GOAL OF THE EXERCISE: The copy should begin at the line containing "prickly plant [185,158,57,67]" and end at the last line of the material. Please reproduce those lines exactly and keep pictures out.

EXTRACTED DATA:
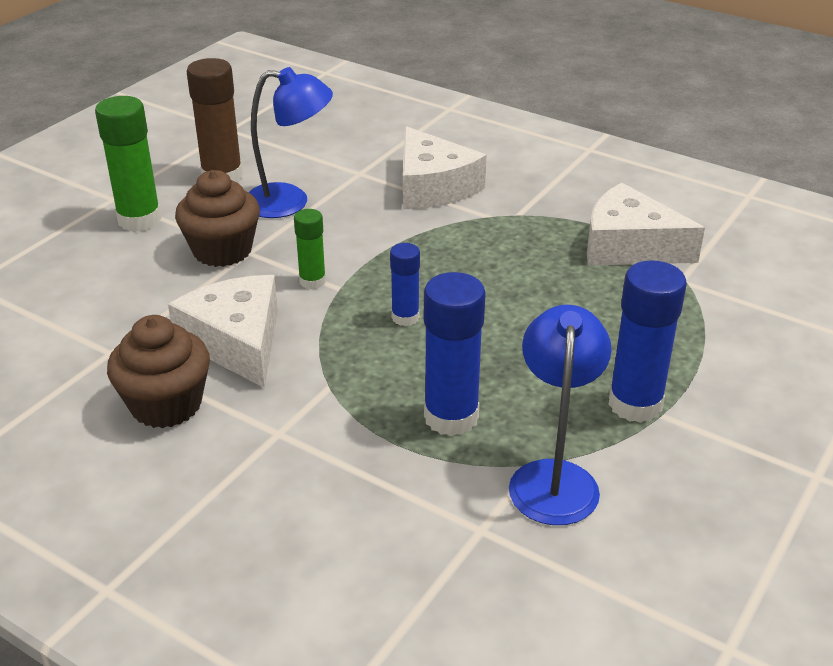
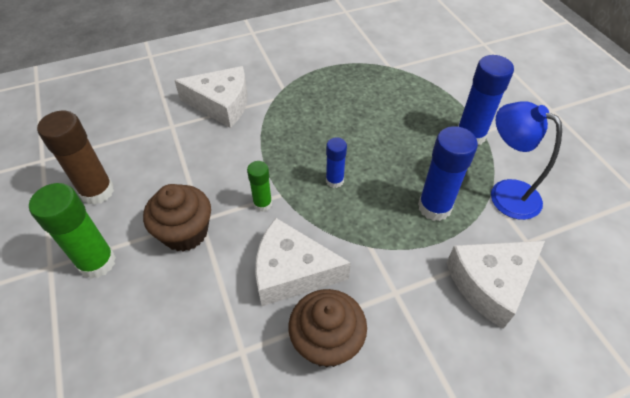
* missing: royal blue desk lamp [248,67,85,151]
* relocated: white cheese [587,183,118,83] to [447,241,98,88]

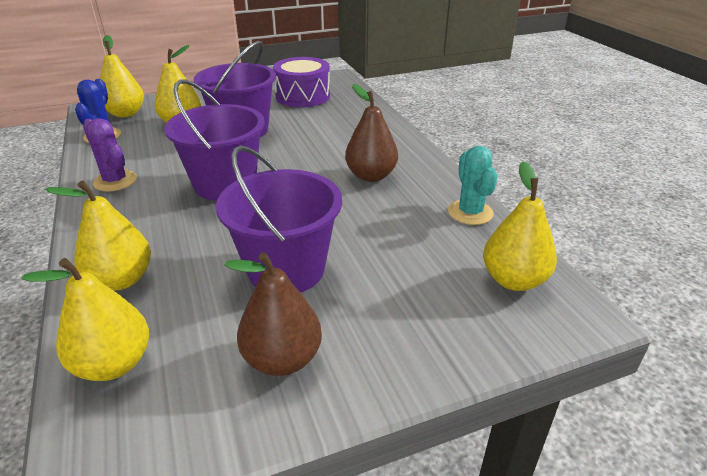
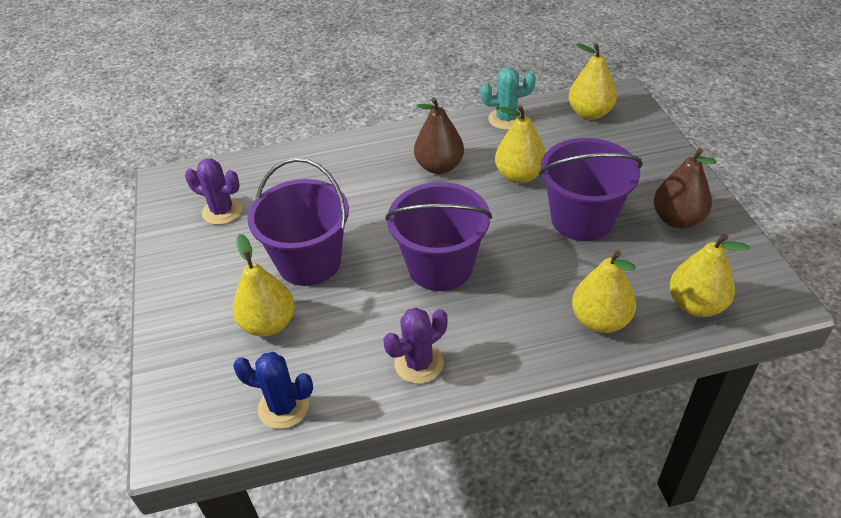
* relocated: golden pear [100,35,44,82] to [495,105,51,78]
* exchanged: violet snare drum [273,57,57,50] to violet prickly plant [185,158,57,67]

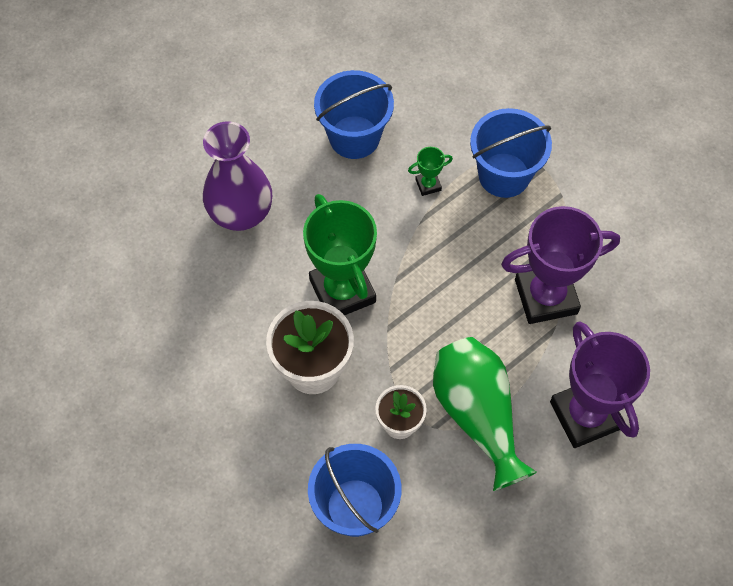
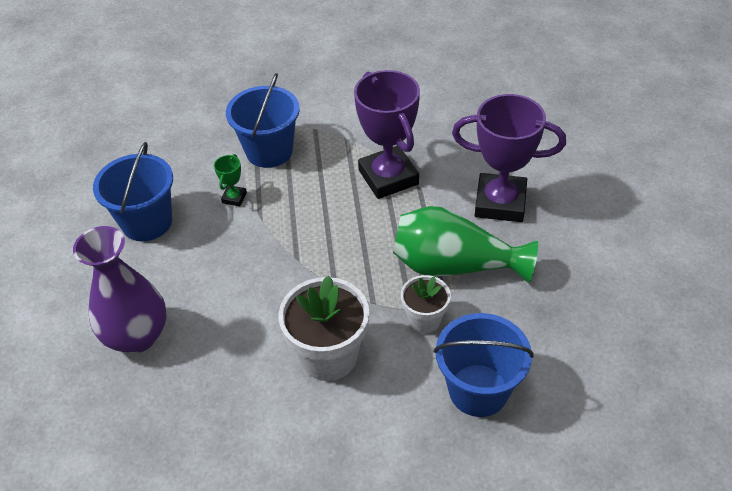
* missing: emerald prize cup [303,194,74,121]
* spun: violet prize cup [501,206,119,118] = [354,70,66,129] 45 degrees counterclockwise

REPLY TO THE EXERCISE:
* exchanged: violet snare drum [273,57,57,50] to violet prickly plant [185,158,57,67]

* missing: emerald prize cup [303,194,74,121]
* spun: violet prize cup [501,206,119,118] = [354,70,66,129] 45 degrees counterclockwise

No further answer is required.